* [Task] Please transcribe the listing in its entirety, character for character.

* [Provided records]
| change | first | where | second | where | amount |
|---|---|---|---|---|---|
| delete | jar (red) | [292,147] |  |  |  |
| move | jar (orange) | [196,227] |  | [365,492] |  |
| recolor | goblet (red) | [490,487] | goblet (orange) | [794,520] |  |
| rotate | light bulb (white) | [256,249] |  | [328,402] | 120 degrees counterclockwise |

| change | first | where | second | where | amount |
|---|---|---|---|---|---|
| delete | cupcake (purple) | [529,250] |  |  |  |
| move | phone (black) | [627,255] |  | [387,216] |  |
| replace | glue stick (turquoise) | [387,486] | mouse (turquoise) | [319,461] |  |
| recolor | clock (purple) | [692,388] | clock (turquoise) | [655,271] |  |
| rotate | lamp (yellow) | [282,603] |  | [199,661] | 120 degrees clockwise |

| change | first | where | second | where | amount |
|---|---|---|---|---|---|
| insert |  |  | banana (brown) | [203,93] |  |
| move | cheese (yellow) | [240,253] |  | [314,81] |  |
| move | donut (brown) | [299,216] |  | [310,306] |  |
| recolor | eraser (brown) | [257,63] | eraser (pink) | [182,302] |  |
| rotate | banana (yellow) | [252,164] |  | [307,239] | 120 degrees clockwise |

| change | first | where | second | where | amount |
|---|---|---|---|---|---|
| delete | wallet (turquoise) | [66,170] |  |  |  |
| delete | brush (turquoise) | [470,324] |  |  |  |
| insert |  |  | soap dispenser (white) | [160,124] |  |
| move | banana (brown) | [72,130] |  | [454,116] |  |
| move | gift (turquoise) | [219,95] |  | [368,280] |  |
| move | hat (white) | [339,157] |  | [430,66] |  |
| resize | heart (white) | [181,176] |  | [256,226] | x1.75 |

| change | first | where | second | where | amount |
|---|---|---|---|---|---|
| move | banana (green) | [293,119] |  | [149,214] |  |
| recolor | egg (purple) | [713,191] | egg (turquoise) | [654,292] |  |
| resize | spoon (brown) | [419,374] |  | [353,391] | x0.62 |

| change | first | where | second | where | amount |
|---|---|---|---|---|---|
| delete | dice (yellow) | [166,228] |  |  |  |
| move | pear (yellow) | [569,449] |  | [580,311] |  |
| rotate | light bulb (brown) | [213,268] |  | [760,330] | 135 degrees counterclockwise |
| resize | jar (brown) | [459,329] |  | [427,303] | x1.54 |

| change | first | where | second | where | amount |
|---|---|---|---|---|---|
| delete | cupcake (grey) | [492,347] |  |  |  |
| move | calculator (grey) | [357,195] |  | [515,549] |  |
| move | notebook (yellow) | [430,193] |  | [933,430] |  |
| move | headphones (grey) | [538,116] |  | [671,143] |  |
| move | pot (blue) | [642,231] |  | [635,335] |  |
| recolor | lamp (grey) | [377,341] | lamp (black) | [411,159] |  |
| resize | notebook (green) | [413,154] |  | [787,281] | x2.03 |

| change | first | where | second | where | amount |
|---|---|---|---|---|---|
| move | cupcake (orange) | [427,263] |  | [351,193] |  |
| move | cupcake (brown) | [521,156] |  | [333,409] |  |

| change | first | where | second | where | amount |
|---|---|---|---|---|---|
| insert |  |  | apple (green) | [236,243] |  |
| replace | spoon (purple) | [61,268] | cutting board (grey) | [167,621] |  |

* [Result for this task]
| change | first | where | second | where | amount |
|---|---|---|---|---|---|
| delete | jar (red) | [292,147] |  |  |  |
| move | jar (orange) | [196,227] |  | [365,492] |  |
| recolor | goblet (red) | [490,487] | goblet (orange) | [794,520] |  |
| rotate | light bulb (white) | [256,249] |  | [328,402] | 120 degrees counterclockwise |

| change | first | where | second | where | amount |
|---|---|---|---|---|---|
| delete | cupcake (purple) | [529,250] |  |  |  |
| move | phone (black) | [627,255] |  | [387,216] |  |
| replace | glue stick (turquoise) | [387,486] | mouse (turquoise) | [319,461] |  |
| recolor | clock (purple) | [692,388] | clock (turquoise) | [655,271] |  |
| rotate | lamp (yellow) | [282,603] |  | [199,661] | 120 degrees clockwise |

| change | first | where | second | where | amount |
|---|---|---|---|---|---|
| insert |  |  | banana (brown) | [203,93] |  |
| move | cheese (yellow) | [240,253] |  | [314,81] |  |
| move | donut (brown) | [299,216] |  | [310,306] |  |
| recolor | eraser (brown) | [257,63] | eraser (pink) | [182,302] |  |
| rotate | banana (yellow) | [252,164] |  | [307,239] | 120 degrees clockwise |

| change | first | where | second | where | amount |
|---|---|---|---|---|---|
| delete | wallet (turquoise) | [66,170] |  |  |  |
| delete | brush (turquoise) | [470,324] |  |  |  |
| insert |  |  | soap dispenser (white) | [160,124] |  |
| move | banana (brown) | [72,130] |  | [454,116] |  |
| move | gift (turquoise) | [219,95] |  | [368,280] |  |
| move | hat (white) | [339,157] |  | [430,66] |  |
| resize | heart (white) | [181,176] |  | [256,226] | x1.75 |

| change | first | where | second | where | amount |
|---|---|---|---|---|---|
| move | banana (green) | [293,119] |  | [149,214] |  |
| recolor | egg (purple) | [713,191] | egg (turquoise) | [654,292] |  |
| resize | spoon (brown) | [419,374] |  | [353,391] | x0.62 |

| change | first | where | second | where | amount |
|---|---|---|---|---|---|
| delete | dice (yellow) | [166,228] |  |  |  |
| move | pear (yellow) | [569,449] |  | [580,311] |  |
| rotate | light bulb (brown) | [213,268] |  | [760,330] | 135 degrees counterclockwise |
| resize | jar (brown) | [459,329] |  | [427,303] | x1.54 |

| change | first | where | second | where | amount |
|---|---|---|---|---|---|
| delete | cupcake (grey) | [492,347] |  |  |  |
| move | calculator (grey) | [357,195] |  | [515,549] |  |
| move | notebook (yellow) | [430,193] |  | [933,430] |  |
| move | headphones (grey) | [538,116] |  | [671,143] |  |
| move | pot (blue) | [642,231] |  | [635,335] |  |
| recolor | lamp (grey) | [377,341] | lamp (black) | [411,159] |  |
| resize | notebook (green) | [413,154] |  | [787,281] | x2.03 |

| change | first | where | second | where | amount |
|---|---|---|---|---|---|
| move | cupcake (orange) | [427,263] |  | [351,193] |  |
| move | cupcake (brown) | [521,156] |  | [333,409] |  |

| change | first | where | second | where | amount |
|---|---|---|---|---|---|
| insert |  |  | apple (green) | [236,243] |  |
| replace | spoon (purple) | [61,268] | cutting board (grey) | [167,621] |  |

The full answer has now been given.